▸ **Problem details**:
Pictures do not belong in the copy; print every entry exactly as it stands.
━━━━━ Data excerpts ━━━━━
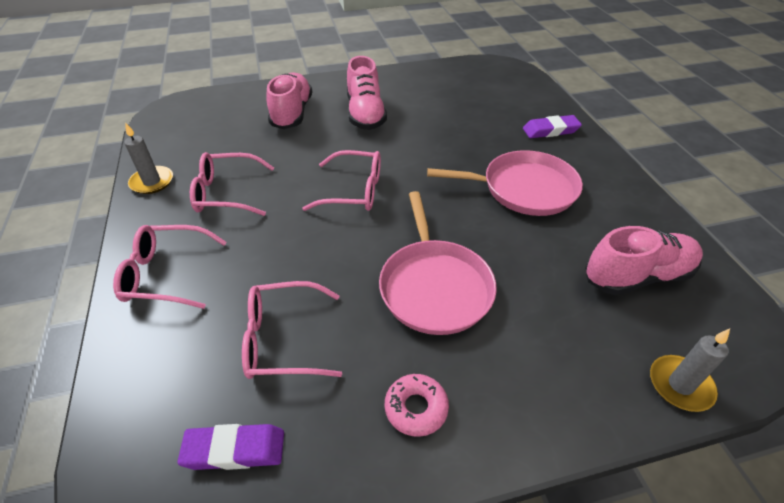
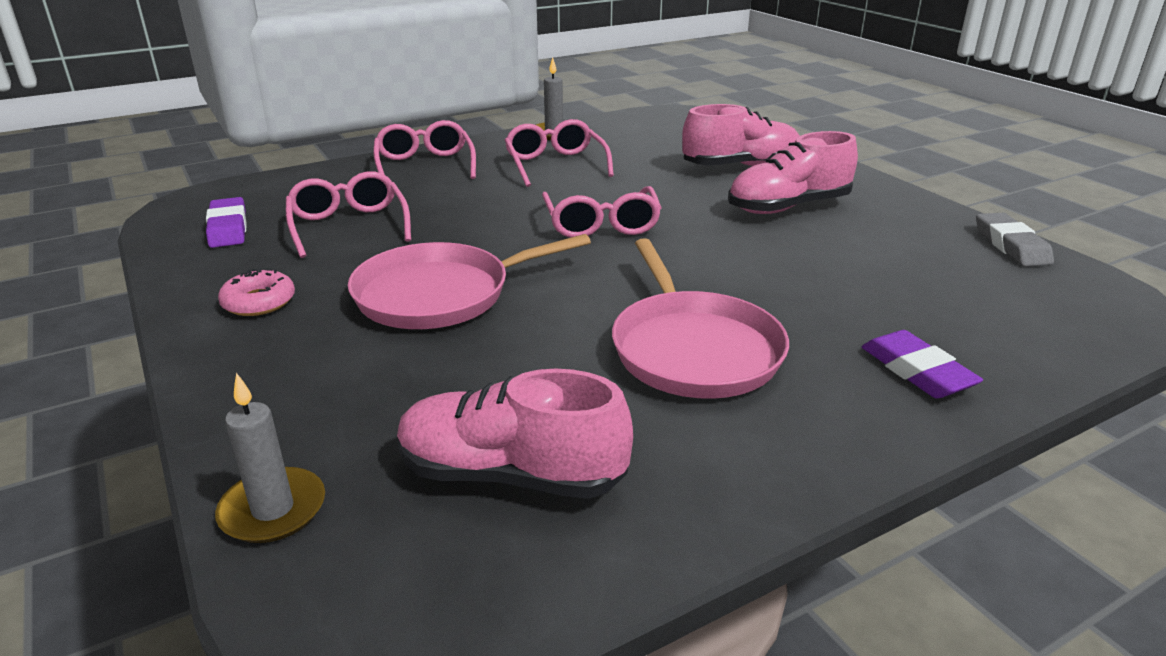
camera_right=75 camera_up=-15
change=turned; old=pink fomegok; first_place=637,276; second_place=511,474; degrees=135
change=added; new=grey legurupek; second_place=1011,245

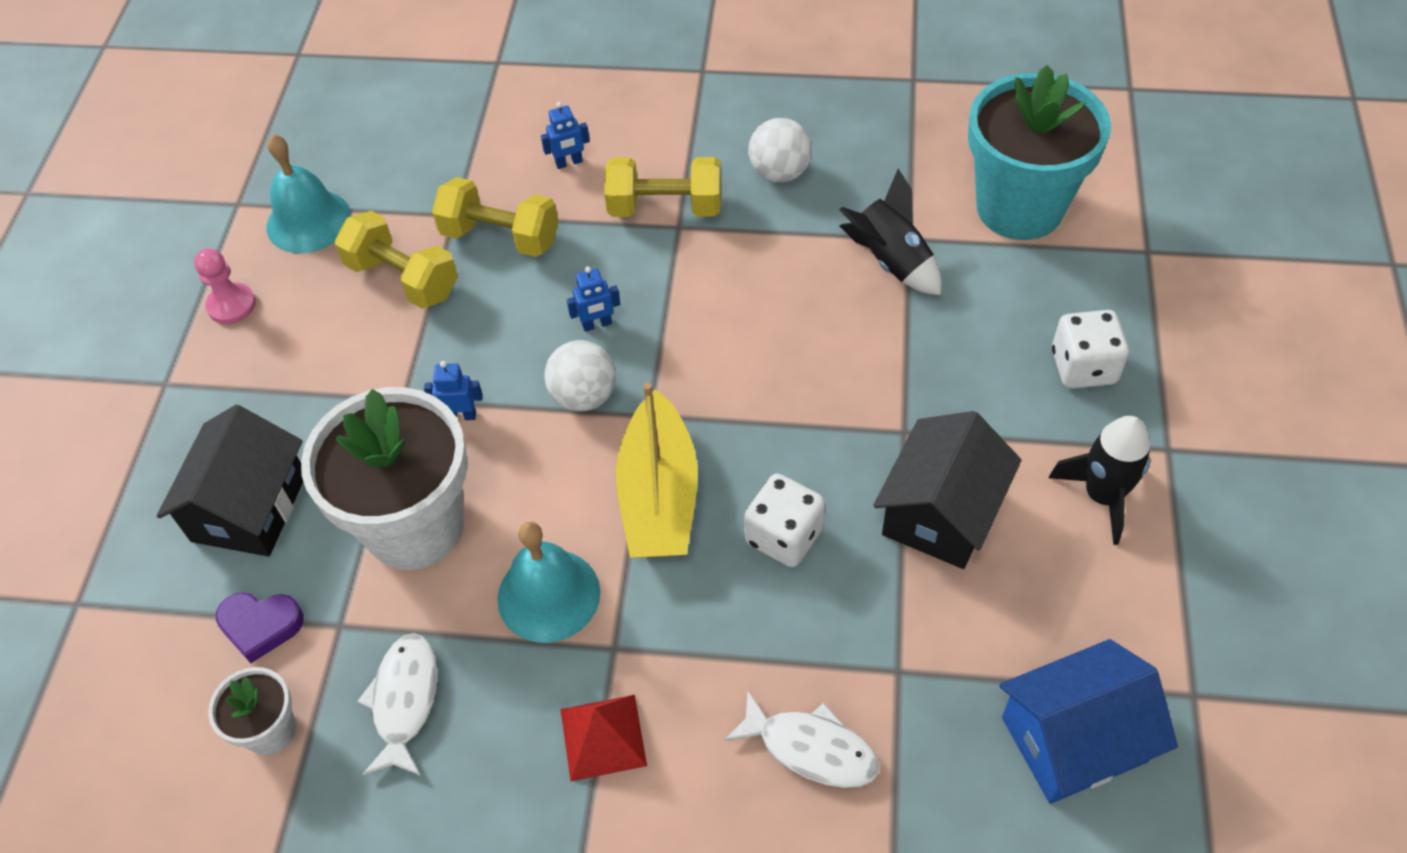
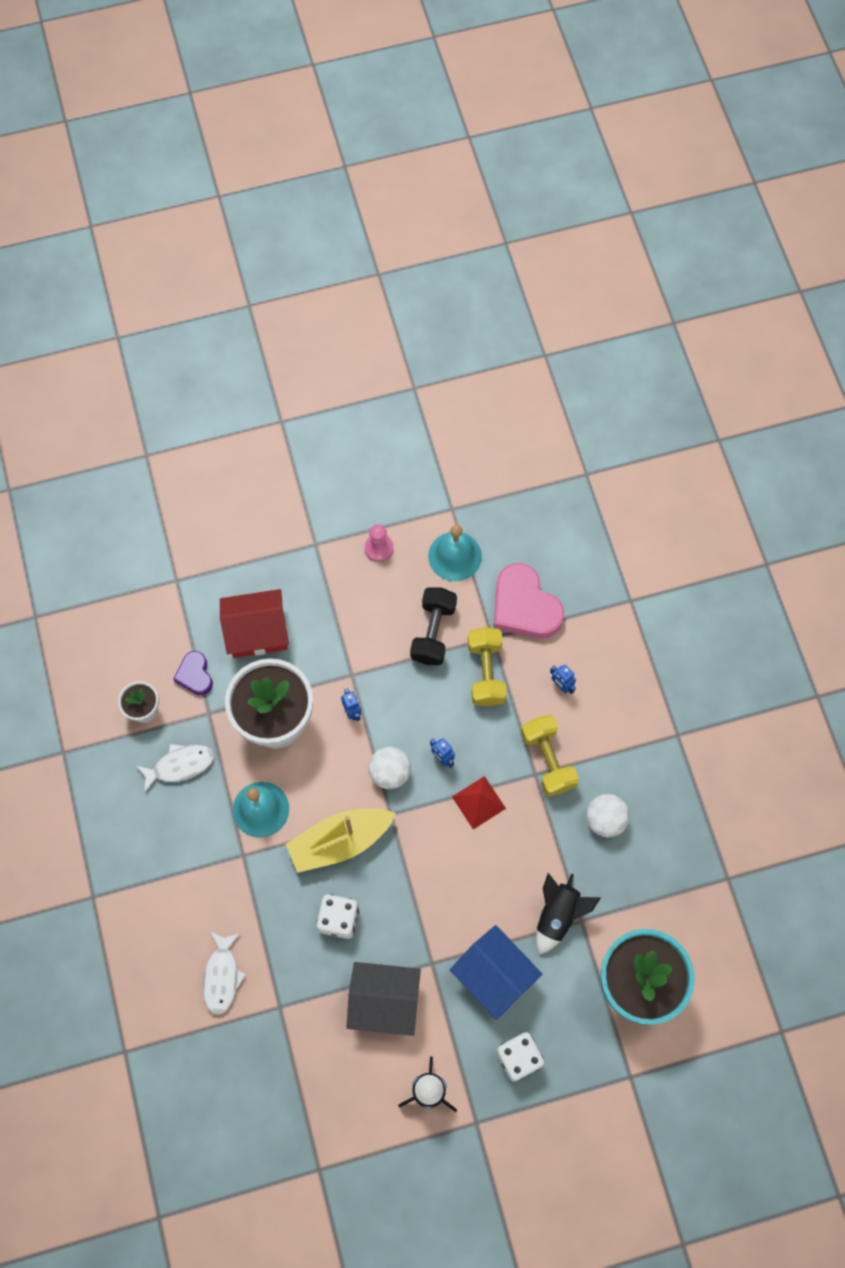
camera_right=65 camera_up=15
change=recoloured; old=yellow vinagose; new=black vinagose; first_place=403,279; second_place=433,632
change=recoloured; old=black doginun; new=red doginun; first_place=249,507; second_place=257,632
change=moved; old=blue doginun; first_place=1074,739; second_place=494,975
change=moved; old=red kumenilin; first_place=603,737; second_place=479,802
change=added; new=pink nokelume; second_place=524,606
━━━━━
▸ **Task response**:
camera_right=75 camera_up=-15
change=turned; old=pink fomegok; first_place=637,276; second_place=511,474; degrees=135
change=added; new=grey legurupek; second_place=1011,245

camera_right=65 camera_up=15
change=recoloured; old=yellow vinagose; new=black vinagose; first_place=403,279; second_place=433,632
change=recoloured; old=black doginun; new=red doginun; first_place=249,507; second_place=257,632
change=moved; old=blue doginun; first_place=1074,739; second_place=494,975
change=moved; old=red kumenilin; first_place=603,737; second_place=479,802
change=added; new=pink nokelume; second_place=524,606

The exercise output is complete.